> WHAT TO WORK ON
Copy out exactly the stretch below, from the line with "orange ellipse: (157, 297)" through the line with "pink hexagon: (185, 636) -> (153, 391), moved", both included; the pictures stay out.

━━━━━━━━━━

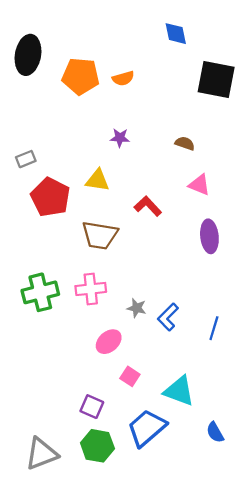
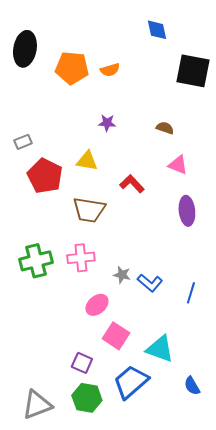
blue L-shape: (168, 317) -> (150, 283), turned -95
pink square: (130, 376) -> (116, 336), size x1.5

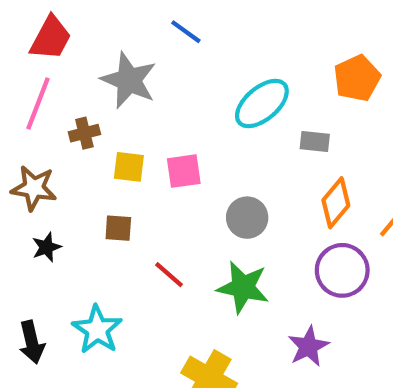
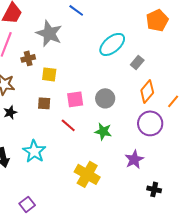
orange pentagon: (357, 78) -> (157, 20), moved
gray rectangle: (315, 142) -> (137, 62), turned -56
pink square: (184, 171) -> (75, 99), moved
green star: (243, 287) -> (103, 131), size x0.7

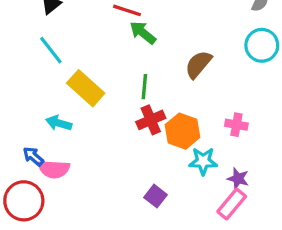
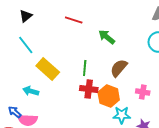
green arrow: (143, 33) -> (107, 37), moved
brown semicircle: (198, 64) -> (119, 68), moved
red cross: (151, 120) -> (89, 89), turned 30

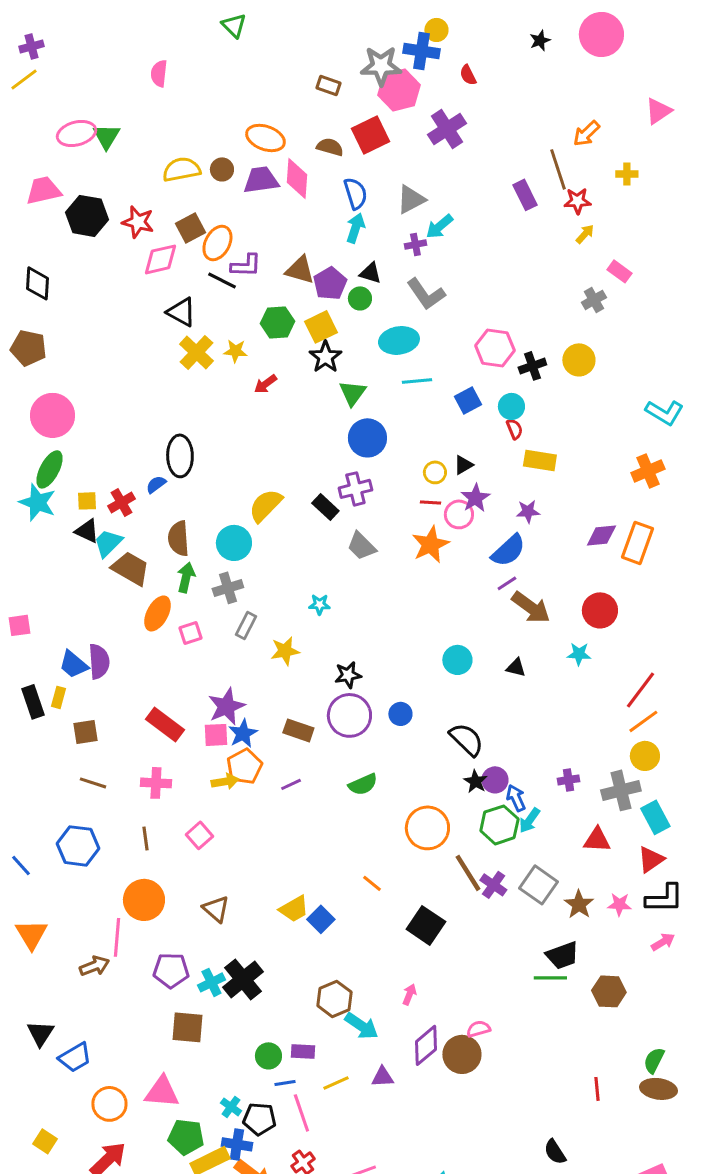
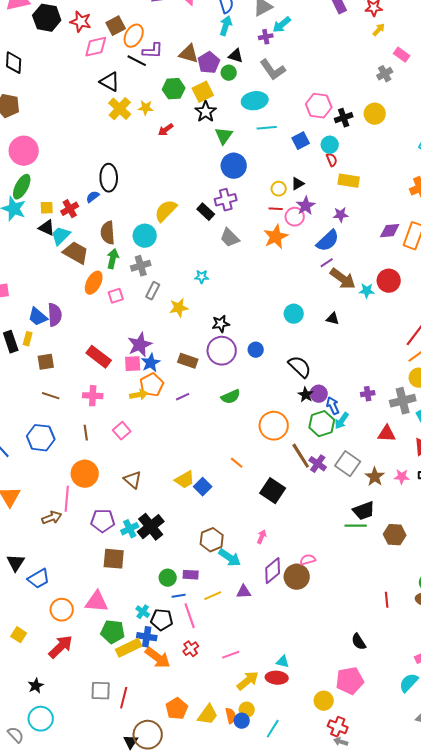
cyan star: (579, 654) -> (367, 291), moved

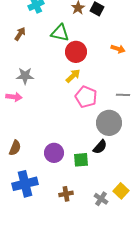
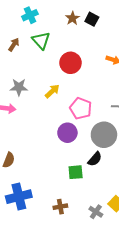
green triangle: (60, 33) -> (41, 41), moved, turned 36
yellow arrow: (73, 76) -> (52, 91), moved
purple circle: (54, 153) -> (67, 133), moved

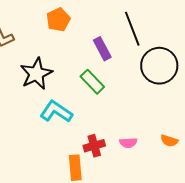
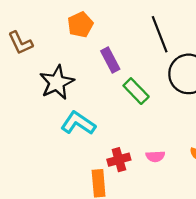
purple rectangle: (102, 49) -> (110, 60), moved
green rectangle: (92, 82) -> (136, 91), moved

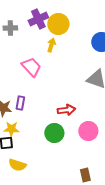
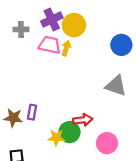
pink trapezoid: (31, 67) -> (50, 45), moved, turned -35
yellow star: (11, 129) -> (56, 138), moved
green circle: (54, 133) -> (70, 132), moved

━━━━━━━━━━

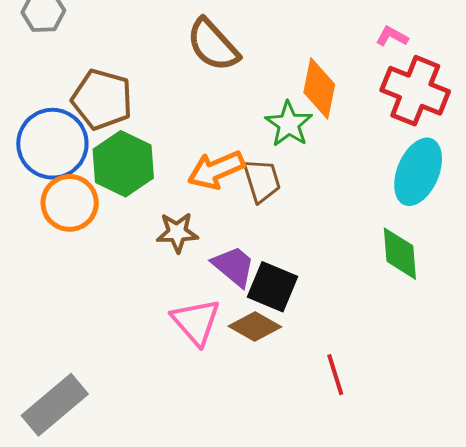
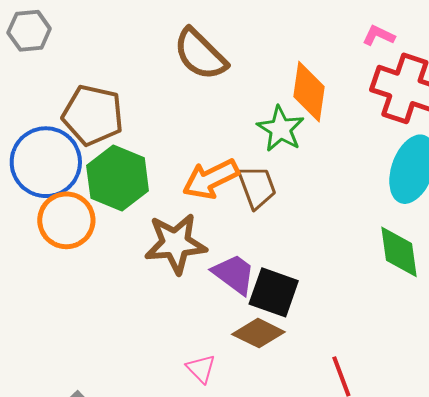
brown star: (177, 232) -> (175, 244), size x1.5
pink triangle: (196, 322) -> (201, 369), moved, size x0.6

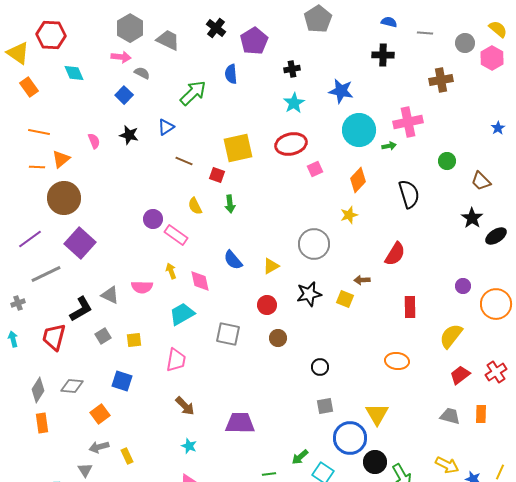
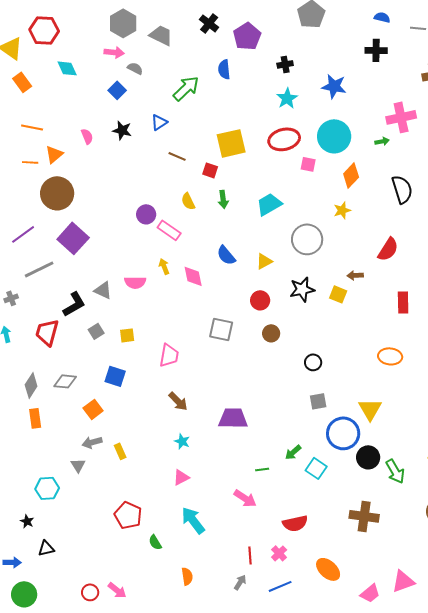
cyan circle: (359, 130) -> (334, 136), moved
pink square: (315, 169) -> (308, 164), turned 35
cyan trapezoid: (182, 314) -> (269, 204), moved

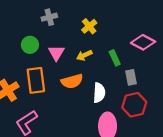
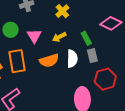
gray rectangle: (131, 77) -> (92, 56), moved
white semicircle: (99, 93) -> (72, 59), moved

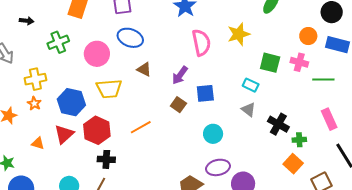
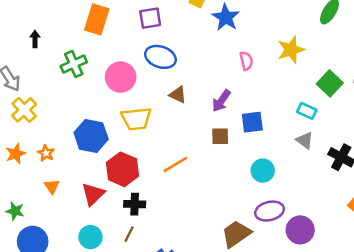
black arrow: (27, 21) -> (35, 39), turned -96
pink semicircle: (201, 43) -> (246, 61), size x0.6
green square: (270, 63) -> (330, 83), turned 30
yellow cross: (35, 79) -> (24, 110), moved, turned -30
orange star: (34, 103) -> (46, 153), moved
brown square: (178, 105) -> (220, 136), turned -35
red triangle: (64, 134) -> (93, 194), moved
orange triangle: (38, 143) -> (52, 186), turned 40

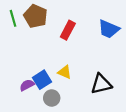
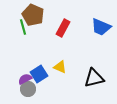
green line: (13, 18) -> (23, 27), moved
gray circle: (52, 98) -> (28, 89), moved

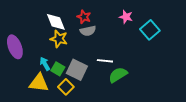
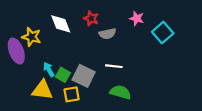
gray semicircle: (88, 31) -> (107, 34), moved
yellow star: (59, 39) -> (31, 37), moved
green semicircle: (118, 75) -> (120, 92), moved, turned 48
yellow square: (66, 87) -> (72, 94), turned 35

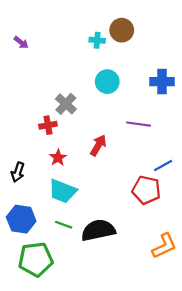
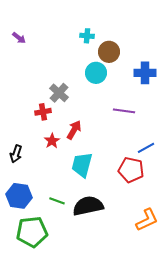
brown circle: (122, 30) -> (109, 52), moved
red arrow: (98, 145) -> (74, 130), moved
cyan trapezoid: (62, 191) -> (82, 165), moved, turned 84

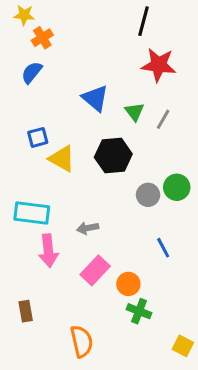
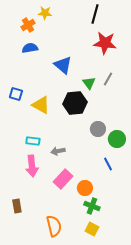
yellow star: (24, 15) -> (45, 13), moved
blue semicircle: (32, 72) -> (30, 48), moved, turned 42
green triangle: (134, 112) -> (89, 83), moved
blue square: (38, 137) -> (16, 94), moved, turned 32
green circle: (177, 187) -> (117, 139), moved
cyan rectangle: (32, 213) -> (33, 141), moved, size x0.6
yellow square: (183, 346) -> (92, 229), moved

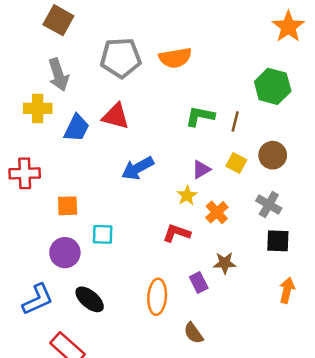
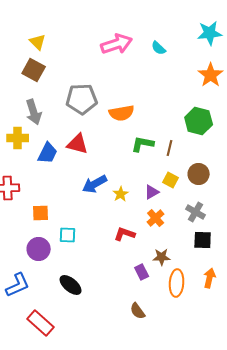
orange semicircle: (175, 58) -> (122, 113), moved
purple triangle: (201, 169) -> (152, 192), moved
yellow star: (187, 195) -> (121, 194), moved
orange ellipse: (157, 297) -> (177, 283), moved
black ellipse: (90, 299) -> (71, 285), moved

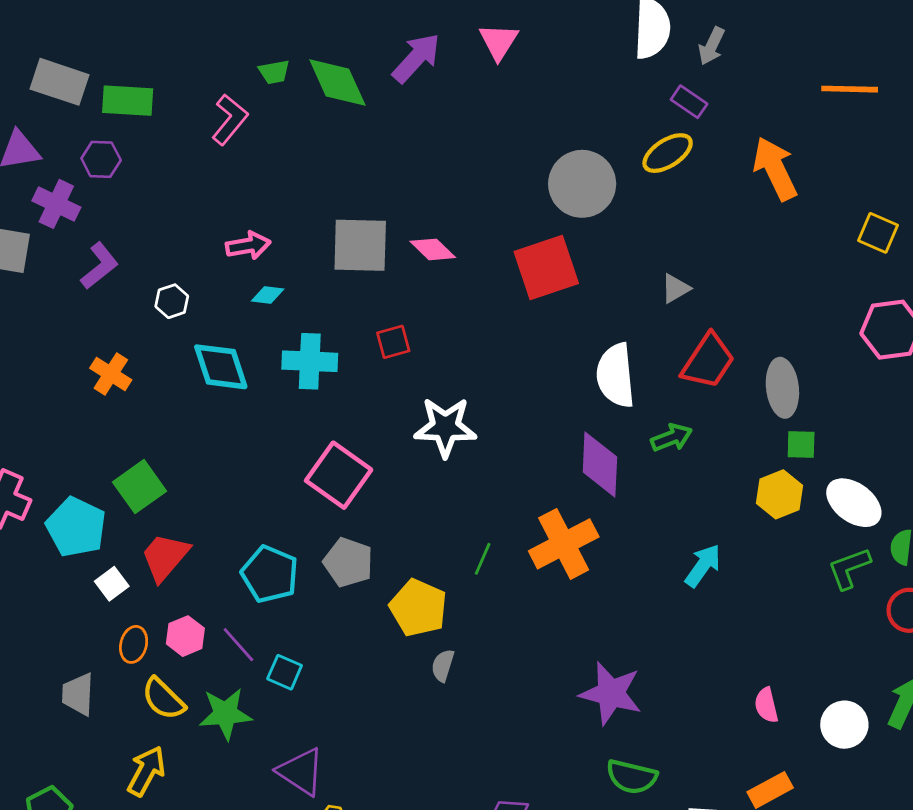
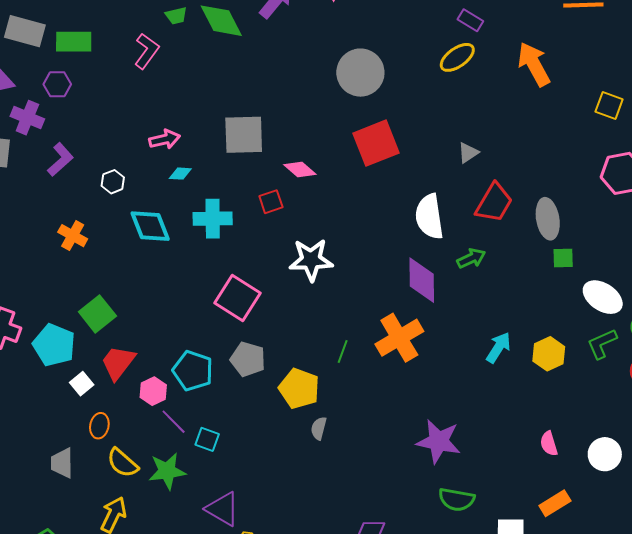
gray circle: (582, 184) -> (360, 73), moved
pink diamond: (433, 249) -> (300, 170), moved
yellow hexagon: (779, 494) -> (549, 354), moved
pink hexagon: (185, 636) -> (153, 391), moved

━━━━━━━━━━

> RESULT OF THIS TASK
orange ellipse: (157, 297) -> (177, 283), moved
black ellipse: (90, 299) -> (71, 285), moved

gray circle: (582, 184) -> (360, 73), moved
pink diamond: (433, 249) -> (300, 170), moved
yellow hexagon: (779, 494) -> (549, 354), moved
pink hexagon: (185, 636) -> (153, 391), moved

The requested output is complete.